> _Assignment_
Every entry must reappear in your answer exactly as written, though its pictures must not.

> _Records for this task_
═══

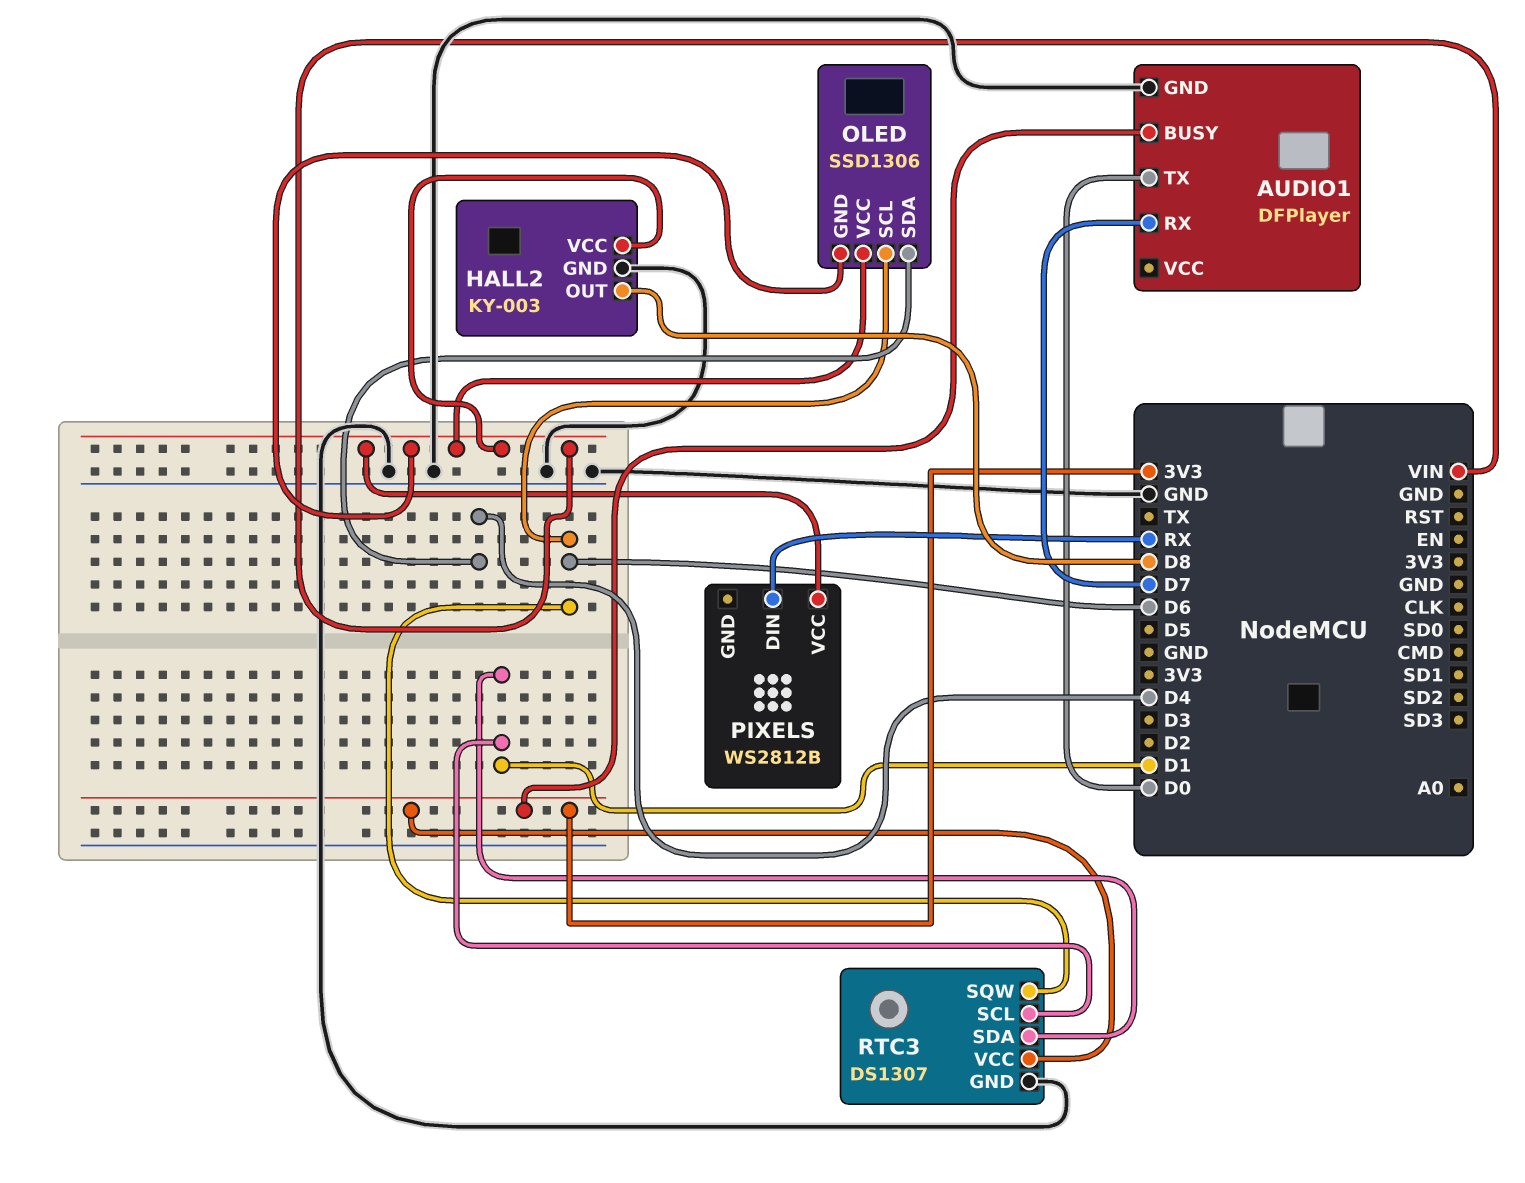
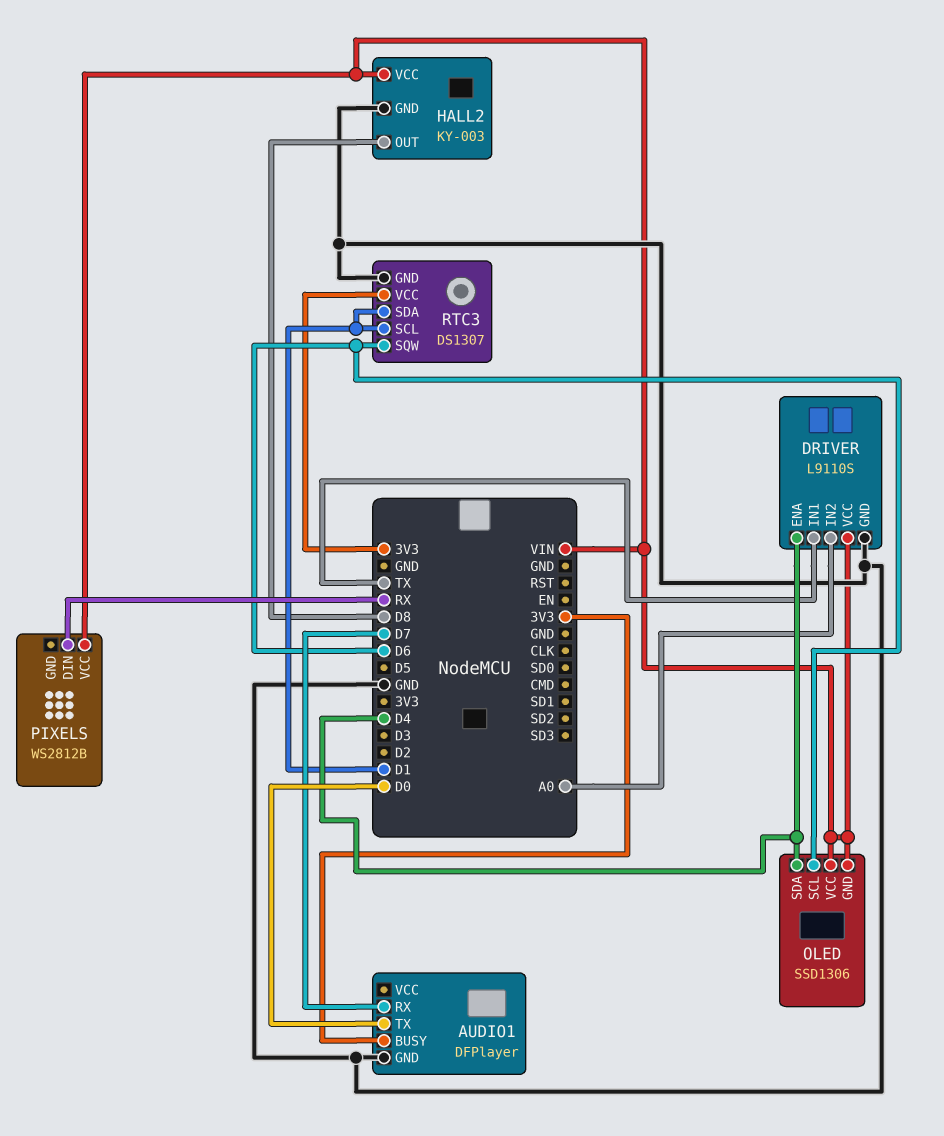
DRIVER: none -> L9110S
DRIVER pin ENA: none -> D4
DRIVER pin GND: none -> GND
DRIVER pin IN1: none -> TX
DRIVER pin IN2: none -> A0
DRIVER pin VCC: none -> VIN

═══

> _Your response_
DRIVER: none -> L9110S
DRIVER pin ENA: none -> D4
DRIVER pin GND: none -> GND
DRIVER pin IN1: none -> TX
DRIVER pin IN2: none -> A0
DRIVER pin VCC: none -> VIN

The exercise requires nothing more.